EXERCISE:
Return the entries in full, exactly as written.

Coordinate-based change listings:
# # # # # # #
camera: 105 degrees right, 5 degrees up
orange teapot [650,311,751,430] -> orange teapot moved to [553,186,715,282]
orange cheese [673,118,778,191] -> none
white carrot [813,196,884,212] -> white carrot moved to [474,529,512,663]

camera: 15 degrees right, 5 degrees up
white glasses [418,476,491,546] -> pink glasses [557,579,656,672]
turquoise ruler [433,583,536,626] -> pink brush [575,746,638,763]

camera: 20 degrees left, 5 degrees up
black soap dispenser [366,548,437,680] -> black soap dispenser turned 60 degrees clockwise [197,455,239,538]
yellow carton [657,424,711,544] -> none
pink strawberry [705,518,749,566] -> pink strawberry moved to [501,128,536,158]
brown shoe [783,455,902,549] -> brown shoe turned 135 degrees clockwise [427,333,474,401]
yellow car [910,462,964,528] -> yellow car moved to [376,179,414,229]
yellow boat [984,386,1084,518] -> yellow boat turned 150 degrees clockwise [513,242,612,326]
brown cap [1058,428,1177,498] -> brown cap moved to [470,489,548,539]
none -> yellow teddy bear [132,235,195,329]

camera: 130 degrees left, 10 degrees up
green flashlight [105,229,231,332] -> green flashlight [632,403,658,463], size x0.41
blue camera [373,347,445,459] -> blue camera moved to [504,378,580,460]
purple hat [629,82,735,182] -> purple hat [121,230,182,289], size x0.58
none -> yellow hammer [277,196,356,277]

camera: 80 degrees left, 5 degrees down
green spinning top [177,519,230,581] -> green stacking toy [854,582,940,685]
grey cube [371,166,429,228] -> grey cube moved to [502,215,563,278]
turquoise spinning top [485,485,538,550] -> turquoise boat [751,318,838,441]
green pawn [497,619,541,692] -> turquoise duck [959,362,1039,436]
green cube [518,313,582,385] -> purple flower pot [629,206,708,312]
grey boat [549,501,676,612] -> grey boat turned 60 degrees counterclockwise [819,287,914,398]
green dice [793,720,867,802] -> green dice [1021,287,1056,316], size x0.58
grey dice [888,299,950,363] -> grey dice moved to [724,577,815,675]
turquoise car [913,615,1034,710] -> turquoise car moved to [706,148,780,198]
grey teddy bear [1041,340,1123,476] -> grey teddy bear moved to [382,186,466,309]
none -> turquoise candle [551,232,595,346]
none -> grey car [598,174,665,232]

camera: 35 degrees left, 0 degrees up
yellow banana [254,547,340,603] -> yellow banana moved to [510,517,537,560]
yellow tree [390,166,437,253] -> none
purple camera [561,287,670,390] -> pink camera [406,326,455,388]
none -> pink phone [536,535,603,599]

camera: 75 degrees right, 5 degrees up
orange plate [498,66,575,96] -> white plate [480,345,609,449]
# # # # # # #
SOLUTION TO THE PROBLEM:
camera: 105 degrees right, 5 degrees up
orange teapot [650,311,751,430] -> orange teapot moved to [553,186,715,282]
orange cheese [673,118,778,191] -> none
white carrot [813,196,884,212] -> white carrot moved to [474,529,512,663]

camera: 15 degrees right, 5 degrees up
white glasses [418,476,491,546] -> pink glasses [557,579,656,672]
turquoise ruler [433,583,536,626] -> pink brush [575,746,638,763]

camera: 20 degrees left, 5 degrees up
black soap dispenser [366,548,437,680] -> black soap dispenser turned 60 degrees clockwise [197,455,239,538]
yellow carton [657,424,711,544] -> none
pink strawberry [705,518,749,566] -> pink strawberry moved to [501,128,536,158]
brown shoe [783,455,902,549] -> brown shoe turned 135 degrees clockwise [427,333,474,401]
yellow car [910,462,964,528] -> yellow car moved to [376,179,414,229]
yellow boat [984,386,1084,518] -> yellow boat turned 150 degrees clockwise [513,242,612,326]
brown cap [1058,428,1177,498] -> brown cap moved to [470,489,548,539]
none -> yellow teddy bear [132,235,195,329]

camera: 130 degrees left, 10 degrees up
green flashlight [105,229,231,332] -> green flashlight [632,403,658,463], size x0.41
blue camera [373,347,445,459] -> blue camera moved to [504,378,580,460]
purple hat [629,82,735,182] -> purple hat [121,230,182,289], size x0.58
none -> yellow hammer [277,196,356,277]

camera: 80 degrees left, 5 degrees down
green spinning top [177,519,230,581] -> green stacking toy [854,582,940,685]
grey cube [371,166,429,228] -> grey cube moved to [502,215,563,278]
turquoise spinning top [485,485,538,550] -> turquoise boat [751,318,838,441]
green pawn [497,619,541,692] -> turquoise duck [959,362,1039,436]
green cube [518,313,582,385] -> purple flower pot [629,206,708,312]
grey boat [549,501,676,612] -> grey boat turned 60 degrees counterclockwise [819,287,914,398]
green dice [793,720,867,802] -> green dice [1021,287,1056,316], size x0.58
grey dice [888,299,950,363] -> grey dice moved to [724,577,815,675]
turquoise car [913,615,1034,710] -> turquoise car moved to [706,148,780,198]
grey teddy bear [1041,340,1123,476] -> grey teddy bear moved to [382,186,466,309]
none -> turquoise candle [551,232,595,346]
none -> grey car [598,174,665,232]

camera: 35 degrees left, 0 degrees up
yellow banana [254,547,340,603] -> yellow banana moved to [510,517,537,560]
yellow tree [390,166,437,253] -> none
purple camera [561,287,670,390] -> pink camera [406,326,455,388]
none -> pink phone [536,535,603,599]

camera: 75 degrees right, 5 degrees up
orange plate [498,66,575,96] -> white plate [480,345,609,449]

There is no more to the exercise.